[Start of Attachment]

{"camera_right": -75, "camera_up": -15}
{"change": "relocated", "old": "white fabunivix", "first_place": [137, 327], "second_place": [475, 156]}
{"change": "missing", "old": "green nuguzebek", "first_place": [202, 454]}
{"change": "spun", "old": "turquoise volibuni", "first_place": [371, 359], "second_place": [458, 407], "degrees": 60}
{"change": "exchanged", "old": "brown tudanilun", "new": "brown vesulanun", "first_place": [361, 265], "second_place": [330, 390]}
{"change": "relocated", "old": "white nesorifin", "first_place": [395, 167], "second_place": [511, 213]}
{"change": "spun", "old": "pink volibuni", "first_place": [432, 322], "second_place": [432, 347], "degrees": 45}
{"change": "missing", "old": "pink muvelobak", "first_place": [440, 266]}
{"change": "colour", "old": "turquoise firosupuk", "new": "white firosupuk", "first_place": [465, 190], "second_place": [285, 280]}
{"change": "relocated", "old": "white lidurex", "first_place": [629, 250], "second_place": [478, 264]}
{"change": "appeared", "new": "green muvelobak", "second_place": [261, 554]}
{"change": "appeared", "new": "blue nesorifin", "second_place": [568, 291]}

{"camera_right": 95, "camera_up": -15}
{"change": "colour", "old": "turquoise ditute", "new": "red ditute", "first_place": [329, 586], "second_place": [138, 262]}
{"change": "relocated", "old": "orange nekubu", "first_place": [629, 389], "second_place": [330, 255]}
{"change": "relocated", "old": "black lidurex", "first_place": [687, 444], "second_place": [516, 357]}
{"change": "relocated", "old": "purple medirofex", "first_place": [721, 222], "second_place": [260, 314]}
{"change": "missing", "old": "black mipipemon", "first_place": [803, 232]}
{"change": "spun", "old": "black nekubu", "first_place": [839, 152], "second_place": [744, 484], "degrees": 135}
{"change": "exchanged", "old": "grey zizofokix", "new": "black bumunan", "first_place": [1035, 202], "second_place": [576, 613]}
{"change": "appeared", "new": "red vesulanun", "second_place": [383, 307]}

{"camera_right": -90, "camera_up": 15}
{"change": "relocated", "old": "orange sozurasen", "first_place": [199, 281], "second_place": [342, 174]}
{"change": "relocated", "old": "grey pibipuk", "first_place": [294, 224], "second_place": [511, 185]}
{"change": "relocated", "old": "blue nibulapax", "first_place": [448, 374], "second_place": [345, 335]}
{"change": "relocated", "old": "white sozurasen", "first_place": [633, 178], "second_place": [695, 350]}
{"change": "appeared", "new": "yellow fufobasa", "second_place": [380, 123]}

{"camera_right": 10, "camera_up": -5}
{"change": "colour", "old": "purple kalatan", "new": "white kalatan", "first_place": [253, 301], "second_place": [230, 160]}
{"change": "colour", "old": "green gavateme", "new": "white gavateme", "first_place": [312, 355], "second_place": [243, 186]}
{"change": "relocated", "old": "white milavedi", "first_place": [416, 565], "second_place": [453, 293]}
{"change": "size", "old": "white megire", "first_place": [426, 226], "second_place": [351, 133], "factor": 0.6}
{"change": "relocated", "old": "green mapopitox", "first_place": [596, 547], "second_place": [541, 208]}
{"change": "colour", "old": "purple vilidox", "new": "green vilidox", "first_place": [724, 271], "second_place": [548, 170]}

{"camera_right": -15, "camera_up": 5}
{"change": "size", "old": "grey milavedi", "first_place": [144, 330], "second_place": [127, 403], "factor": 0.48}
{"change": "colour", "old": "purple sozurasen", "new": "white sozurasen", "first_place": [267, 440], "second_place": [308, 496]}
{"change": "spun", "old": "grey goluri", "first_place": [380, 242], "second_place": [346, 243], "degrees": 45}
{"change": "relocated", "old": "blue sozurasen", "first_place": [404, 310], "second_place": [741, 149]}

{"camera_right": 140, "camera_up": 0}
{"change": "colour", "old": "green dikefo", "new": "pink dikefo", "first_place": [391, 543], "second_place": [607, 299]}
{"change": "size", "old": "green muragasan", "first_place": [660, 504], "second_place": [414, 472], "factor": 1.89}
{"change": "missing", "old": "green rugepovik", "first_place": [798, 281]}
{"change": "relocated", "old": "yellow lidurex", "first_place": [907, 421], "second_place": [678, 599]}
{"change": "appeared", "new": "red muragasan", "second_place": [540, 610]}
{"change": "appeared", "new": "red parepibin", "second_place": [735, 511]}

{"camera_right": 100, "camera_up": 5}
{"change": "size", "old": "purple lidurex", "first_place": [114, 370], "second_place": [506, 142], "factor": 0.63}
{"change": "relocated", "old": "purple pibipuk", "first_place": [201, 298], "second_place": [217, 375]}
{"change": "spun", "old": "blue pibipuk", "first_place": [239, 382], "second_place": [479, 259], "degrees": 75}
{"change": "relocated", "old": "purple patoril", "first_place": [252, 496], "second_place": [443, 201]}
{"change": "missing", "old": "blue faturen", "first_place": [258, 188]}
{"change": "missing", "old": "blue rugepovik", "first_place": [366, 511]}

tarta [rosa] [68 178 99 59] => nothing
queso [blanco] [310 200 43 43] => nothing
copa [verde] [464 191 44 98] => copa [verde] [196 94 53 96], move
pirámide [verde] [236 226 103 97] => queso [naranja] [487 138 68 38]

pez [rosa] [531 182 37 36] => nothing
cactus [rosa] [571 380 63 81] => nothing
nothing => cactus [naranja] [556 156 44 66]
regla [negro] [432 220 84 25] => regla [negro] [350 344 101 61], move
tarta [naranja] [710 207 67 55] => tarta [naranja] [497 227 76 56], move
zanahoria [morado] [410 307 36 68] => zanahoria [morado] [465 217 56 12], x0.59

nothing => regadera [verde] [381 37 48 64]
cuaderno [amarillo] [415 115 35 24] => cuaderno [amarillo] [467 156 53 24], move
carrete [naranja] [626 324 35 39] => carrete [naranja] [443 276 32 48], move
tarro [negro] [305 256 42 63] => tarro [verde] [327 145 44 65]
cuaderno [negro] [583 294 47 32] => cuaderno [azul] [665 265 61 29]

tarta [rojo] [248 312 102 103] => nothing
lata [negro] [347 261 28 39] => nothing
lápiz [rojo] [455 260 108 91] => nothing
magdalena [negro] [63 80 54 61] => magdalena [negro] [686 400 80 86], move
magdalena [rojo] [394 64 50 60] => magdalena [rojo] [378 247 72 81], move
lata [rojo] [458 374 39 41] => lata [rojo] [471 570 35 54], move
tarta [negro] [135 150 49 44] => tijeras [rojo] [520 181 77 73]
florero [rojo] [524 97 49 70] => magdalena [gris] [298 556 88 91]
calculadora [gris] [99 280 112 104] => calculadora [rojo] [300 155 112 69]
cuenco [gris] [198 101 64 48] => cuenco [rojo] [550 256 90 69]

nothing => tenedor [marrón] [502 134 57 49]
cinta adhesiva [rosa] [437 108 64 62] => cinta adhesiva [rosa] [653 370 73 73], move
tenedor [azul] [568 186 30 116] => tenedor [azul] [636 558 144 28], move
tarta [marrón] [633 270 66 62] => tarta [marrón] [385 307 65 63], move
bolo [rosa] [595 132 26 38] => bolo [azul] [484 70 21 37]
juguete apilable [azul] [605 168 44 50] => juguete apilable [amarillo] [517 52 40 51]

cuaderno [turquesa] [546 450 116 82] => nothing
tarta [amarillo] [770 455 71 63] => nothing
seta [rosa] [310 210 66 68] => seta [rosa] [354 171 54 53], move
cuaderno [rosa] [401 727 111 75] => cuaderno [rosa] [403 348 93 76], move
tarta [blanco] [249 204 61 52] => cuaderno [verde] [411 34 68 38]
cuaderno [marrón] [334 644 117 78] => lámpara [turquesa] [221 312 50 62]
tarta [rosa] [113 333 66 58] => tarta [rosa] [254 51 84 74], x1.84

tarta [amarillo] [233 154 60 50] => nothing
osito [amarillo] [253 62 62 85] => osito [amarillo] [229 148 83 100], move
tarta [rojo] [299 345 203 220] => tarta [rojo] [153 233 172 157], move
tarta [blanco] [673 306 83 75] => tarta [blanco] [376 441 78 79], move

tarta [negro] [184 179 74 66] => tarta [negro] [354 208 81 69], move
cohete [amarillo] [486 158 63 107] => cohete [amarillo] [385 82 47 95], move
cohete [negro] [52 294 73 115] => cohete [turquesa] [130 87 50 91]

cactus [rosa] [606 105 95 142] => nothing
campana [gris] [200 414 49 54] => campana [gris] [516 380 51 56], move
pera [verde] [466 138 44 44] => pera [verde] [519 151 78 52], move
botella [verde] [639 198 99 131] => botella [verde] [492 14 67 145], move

[End of Attachment]

_Requirement_
Please reproduce exactly the lines in the listing above from the one containing "queso [blanco] [310 200 43 43] => nothing" through the one containing "copa [verde] [464", both included, and nothing more.

_Your response_
queso [blanco] [310 200 43 43] => nothing
copa [verde] [464 191 44 98] => copa [verde] [196 94 53 96], move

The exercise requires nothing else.